[WHAT NEEDS TO BE DONE]
The reply is a verbatim copy of the listing below with its images dropped.

:::::

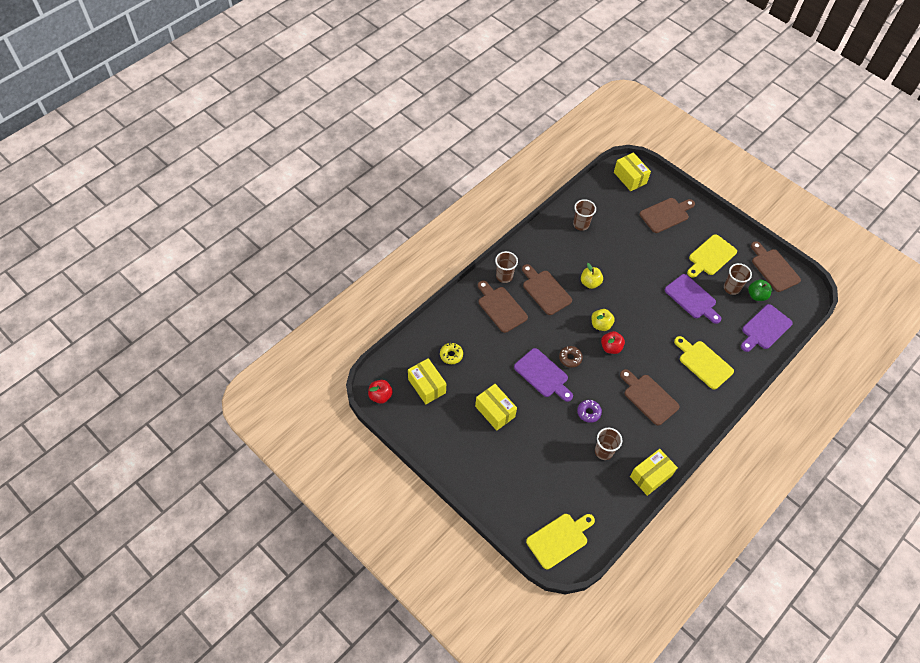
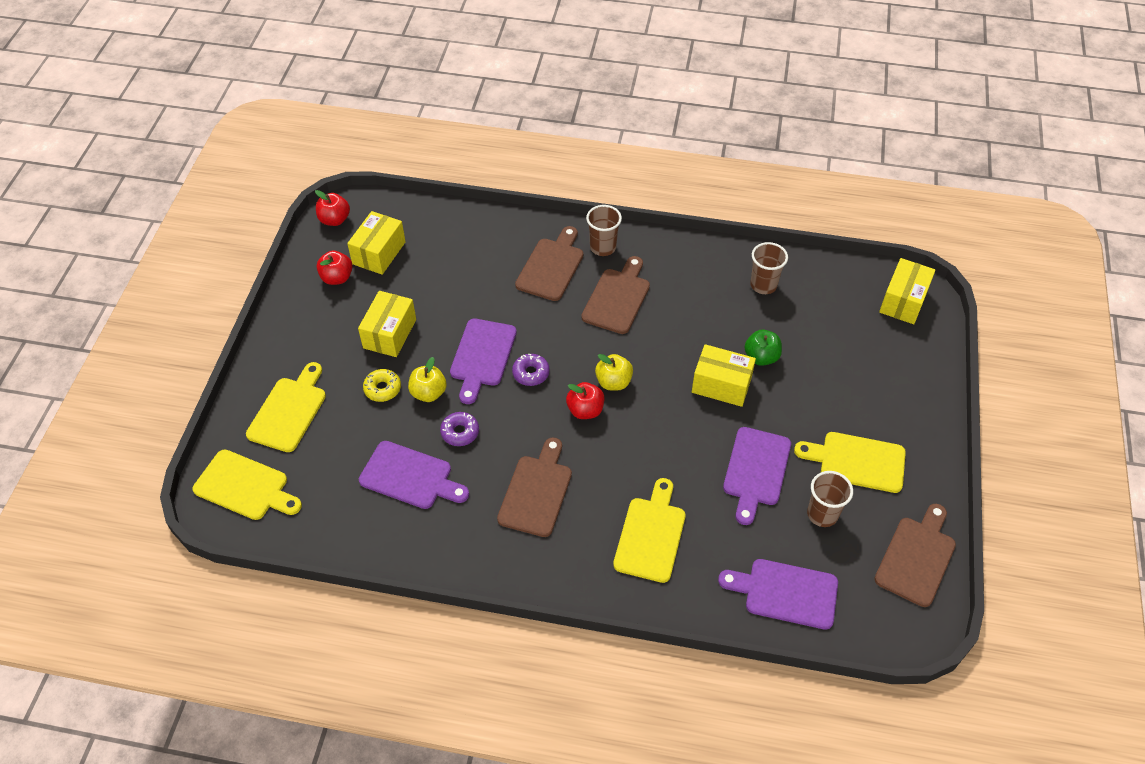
camera: 60 degrees right, 5 degrees down
(431, 418) = (337, 278): none -> red apple
(451, 355) = (440, 254): yellow donut -> yellow donut (382, 389)
(518, 491) = (289, 411): none -> yellow cutting board
(570, 358) = (531, 373): brown donut -> purple donut
(590, 283) = (673, 339): yellow apple -> yellow apple (428, 393)
(603, 451) = (410, 477): brown cup -> purple cutting board
(650, 476) = (408, 550): yellow box -> yellow box (721, 385)
(666, 214) = (880, 372): brown cutting board -> none
(756, 295) = (839, 555): green apple -> green apple (761, 357)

:::::

[TASK SOLUTION]
camera: 60 degrees right, 5 degrees down
(431, 418) = (337, 278): none -> red apple
(451, 355) = (440, 254): yellow donut -> yellow donut (382, 389)
(518, 491) = (289, 411): none -> yellow cutting board
(570, 358) = (531, 373): brown donut -> purple donut
(590, 283) = (673, 339): yellow apple -> yellow apple (428, 393)
(603, 451) = (410, 477): brown cup -> purple cutting board
(650, 476) = (408, 550): yellow box -> yellow box (721, 385)
(666, 214) = (880, 372): brown cutting board -> none
(756, 295) = (839, 555): green apple -> green apple (761, 357)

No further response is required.